INFORMATION GIVEN

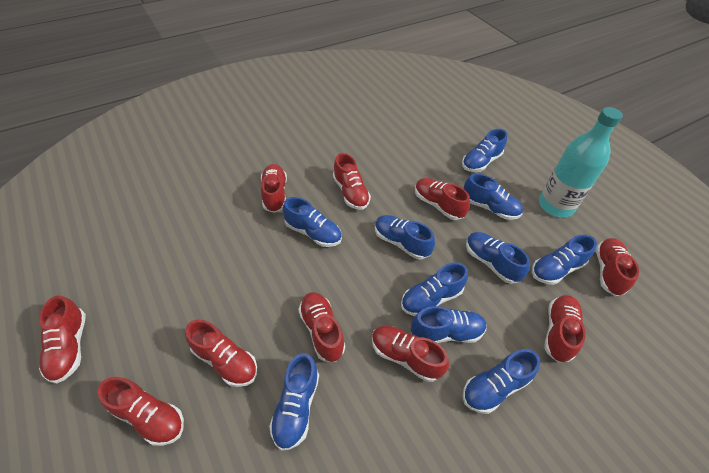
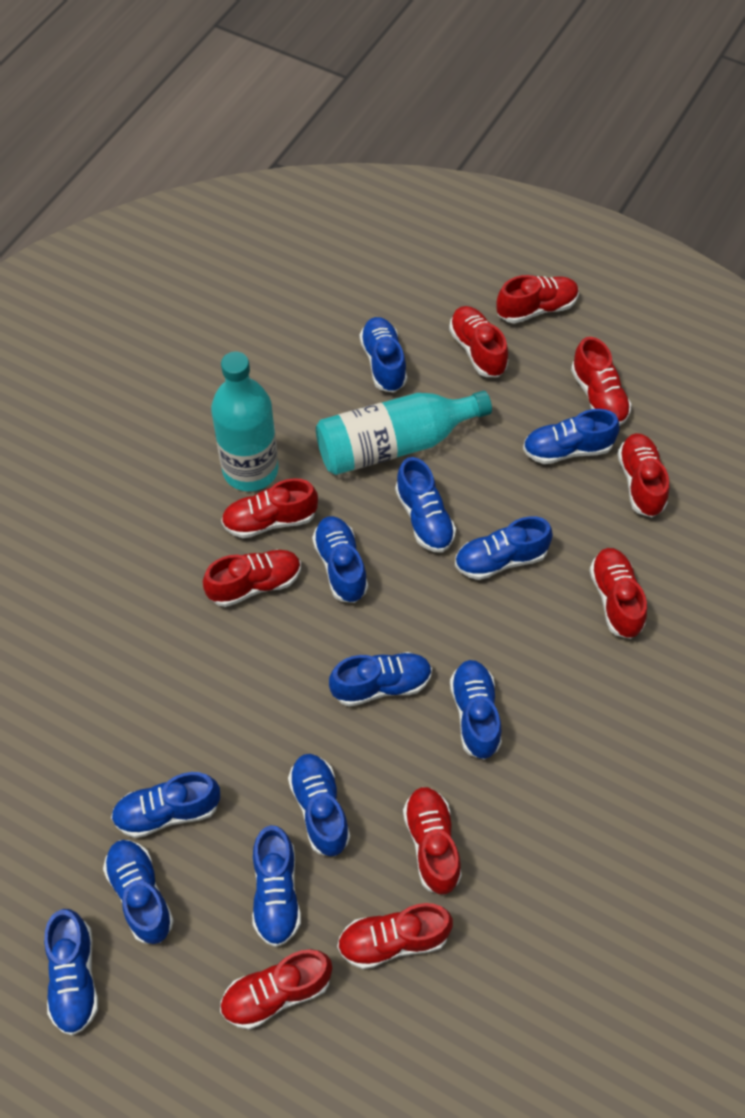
blue shoe: 10 -> 12
turquoise bottle: 1 -> 2

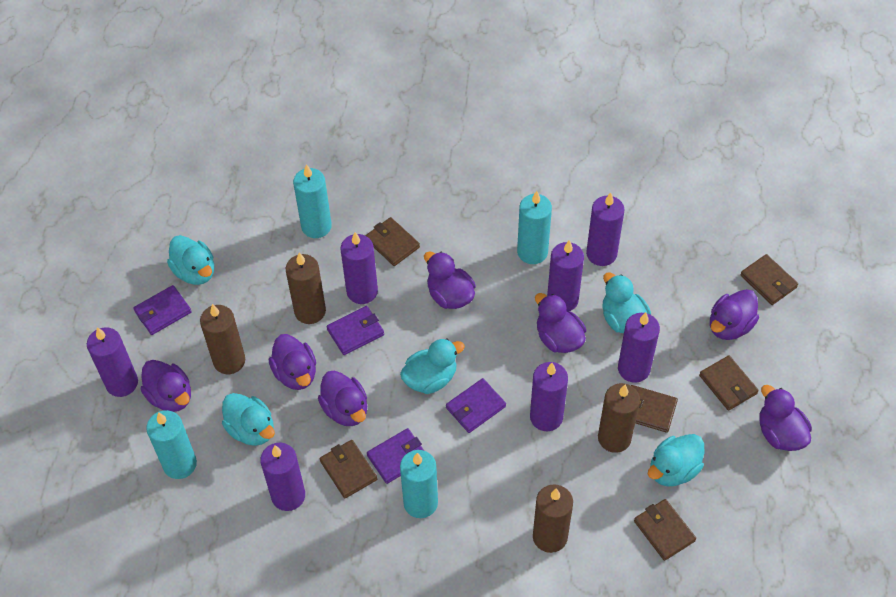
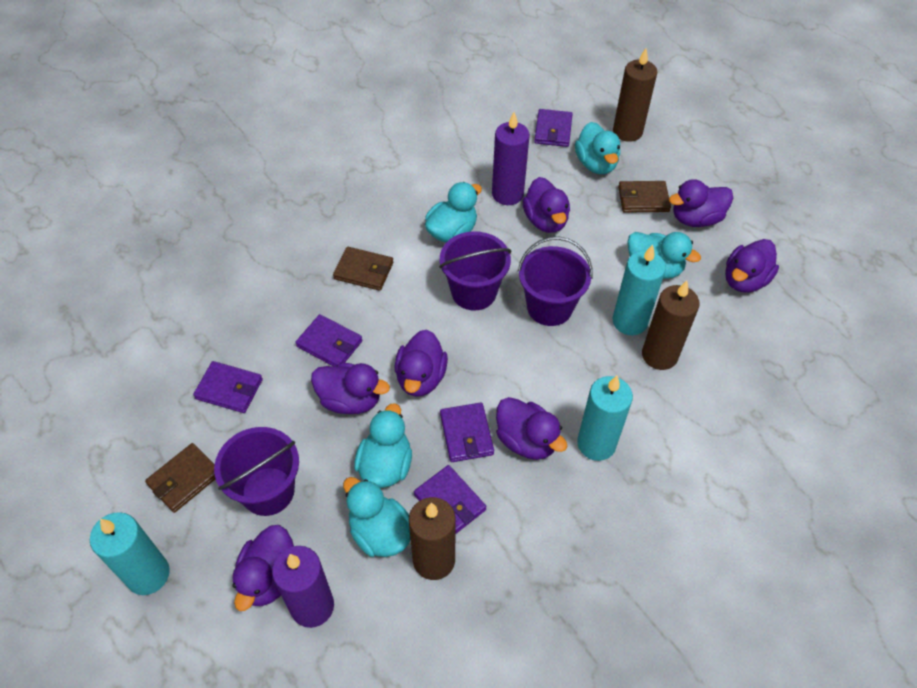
brown candle: 4 -> 3
brown wallet: 6 -> 3
purple bucket: 0 -> 3
purple candle: 7 -> 2
purple wallet: 4 -> 5
turquoise candle: 4 -> 3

WHAT YOU NEED TO DO
With the images left out, set down every entry exactly.

WRITTEN SOLUTION
blue shoe: 10 -> 12
turquoise bottle: 1 -> 2

brown candle: 4 -> 3
brown wallet: 6 -> 3
purple bucket: 0 -> 3
purple candle: 7 -> 2
purple wallet: 4 -> 5
turquoise candle: 4 -> 3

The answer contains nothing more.